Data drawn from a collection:

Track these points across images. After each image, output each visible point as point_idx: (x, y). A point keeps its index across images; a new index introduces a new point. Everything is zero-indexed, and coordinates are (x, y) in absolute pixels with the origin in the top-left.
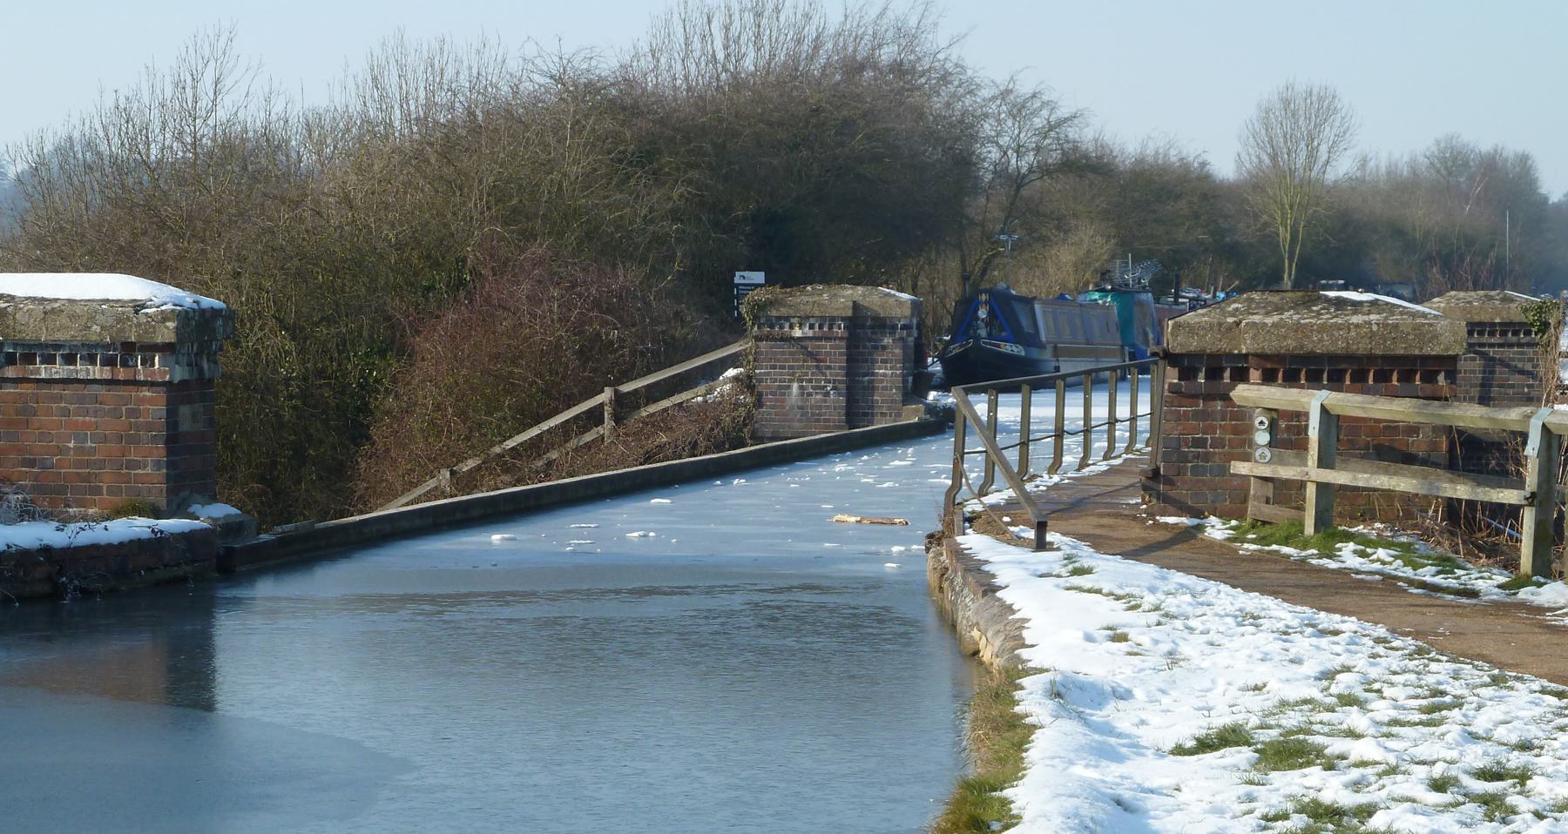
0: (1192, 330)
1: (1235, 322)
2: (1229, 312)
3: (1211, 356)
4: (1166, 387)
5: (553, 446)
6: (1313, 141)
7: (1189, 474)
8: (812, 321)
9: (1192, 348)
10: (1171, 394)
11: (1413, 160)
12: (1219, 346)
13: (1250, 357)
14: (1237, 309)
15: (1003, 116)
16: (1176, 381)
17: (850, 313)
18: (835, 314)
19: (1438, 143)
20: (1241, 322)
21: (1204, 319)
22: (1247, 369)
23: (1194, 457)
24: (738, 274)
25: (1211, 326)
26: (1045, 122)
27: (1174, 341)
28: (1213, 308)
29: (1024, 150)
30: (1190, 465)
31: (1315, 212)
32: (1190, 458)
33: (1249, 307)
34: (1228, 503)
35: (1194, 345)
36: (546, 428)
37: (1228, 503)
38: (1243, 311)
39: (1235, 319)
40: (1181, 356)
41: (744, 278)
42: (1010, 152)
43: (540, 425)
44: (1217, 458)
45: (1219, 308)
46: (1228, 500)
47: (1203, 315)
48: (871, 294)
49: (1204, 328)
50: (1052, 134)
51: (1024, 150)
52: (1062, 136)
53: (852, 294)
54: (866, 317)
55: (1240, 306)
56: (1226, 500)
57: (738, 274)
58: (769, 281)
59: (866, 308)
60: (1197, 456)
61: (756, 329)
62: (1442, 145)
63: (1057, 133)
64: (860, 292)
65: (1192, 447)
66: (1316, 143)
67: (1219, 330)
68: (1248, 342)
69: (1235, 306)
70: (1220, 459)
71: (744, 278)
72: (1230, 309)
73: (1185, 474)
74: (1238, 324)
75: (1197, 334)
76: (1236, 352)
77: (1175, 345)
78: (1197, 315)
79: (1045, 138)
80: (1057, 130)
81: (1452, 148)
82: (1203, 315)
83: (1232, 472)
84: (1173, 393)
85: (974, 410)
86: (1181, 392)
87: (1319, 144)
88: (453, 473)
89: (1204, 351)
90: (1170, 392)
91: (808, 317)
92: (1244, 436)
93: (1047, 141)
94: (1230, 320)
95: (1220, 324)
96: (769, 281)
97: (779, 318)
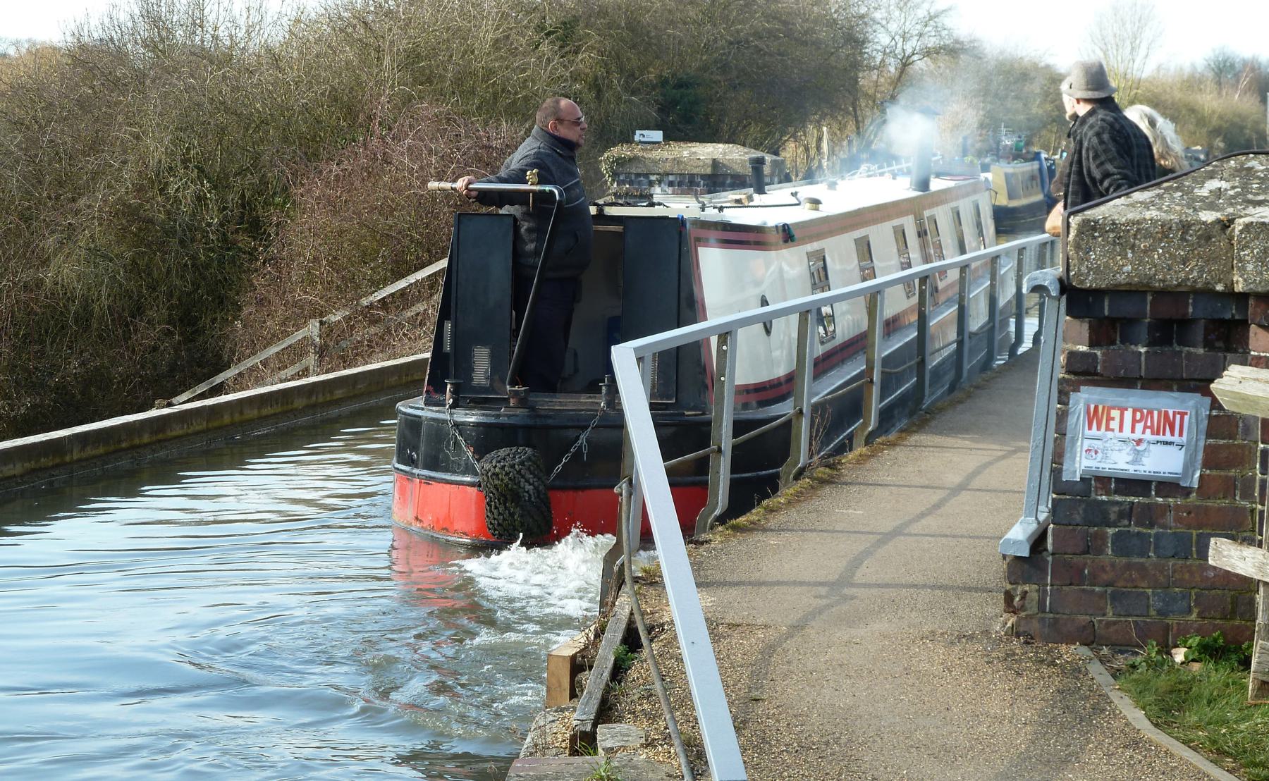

EXERCISE INSTRUCTIONS
Reproduce all of the data above line for line, without changing anything, and leave the pictures out of your answer.

REPLY
Track these points across images. After each image, output each visible point as point_idx: (x, y). A point keeps its index across images; a new index introduces a new point. Everything is zero-indexed, and coordinates are (x, y) in absolute pixels with the origin in the top-left.
0: (1192, 330)
1: (1235, 322)
2: (1229, 312)
3: (1211, 356)
4: (1166, 387)
5: (553, 446)
6: (1313, 141)
7: (1189, 474)
8: (812, 321)
9: (1192, 348)
10: (1171, 394)
11: (1413, 160)
12: (1219, 346)
13: (1250, 357)
14: (1237, 309)
15: (1003, 116)
16: (1176, 381)
17: (850, 313)
18: (835, 314)
19: (1438, 143)
20: (1241, 322)
21: (1204, 319)
22: (1247, 369)
23: (1194, 457)
24: (738, 274)
25: (1211, 326)
26: (1045, 122)
27: (1174, 341)
28: (1213, 308)
29: (1024, 150)
30: (1190, 465)
31: (1315, 212)
32: (1190, 458)
33: (1249, 307)
34: (1228, 503)
35: (1194, 345)
36: (546, 428)
37: (1228, 503)
38: (1243, 311)
39: (1235, 319)
40: (1181, 356)
41: (744, 278)
42: (1010, 152)
43: (540, 425)
44: (1217, 458)
45: (1219, 308)
46: (1228, 500)
47: (1203, 315)
48: (871, 294)
49: (1204, 328)
50: (1052, 134)
51: (1024, 150)
52: (1062, 136)
53: (852, 294)
54: (866, 317)
55: (1240, 306)
56: (1226, 500)
57: (738, 274)
58: (769, 281)
59: (866, 308)
60: (1197, 456)
61: (756, 329)
62: (1442, 145)
63: (1057, 133)
64: (860, 292)
65: (1192, 447)
66: (1316, 143)
67: (1219, 330)
68: (1248, 342)
69: (1235, 306)
70: (1220, 459)
71: (744, 278)
72: (1230, 309)
73: (1185, 474)
74: (1238, 324)
75: (1197, 334)
76: (1236, 352)
77: (1175, 345)
78: (1197, 315)
79: (1045, 138)
80: (1057, 130)
81: (1452, 148)
82: (1203, 315)
83: (1232, 472)
84: (1173, 393)
85: (974, 410)
86: (1181, 392)
87: (1319, 144)
88: (453, 473)
89: (1204, 351)
90: (1170, 392)
91: (808, 317)
92: (1244, 436)
93: (1047, 141)
94: (1230, 320)
95: (1220, 324)
96: (769, 281)
97: (779, 318)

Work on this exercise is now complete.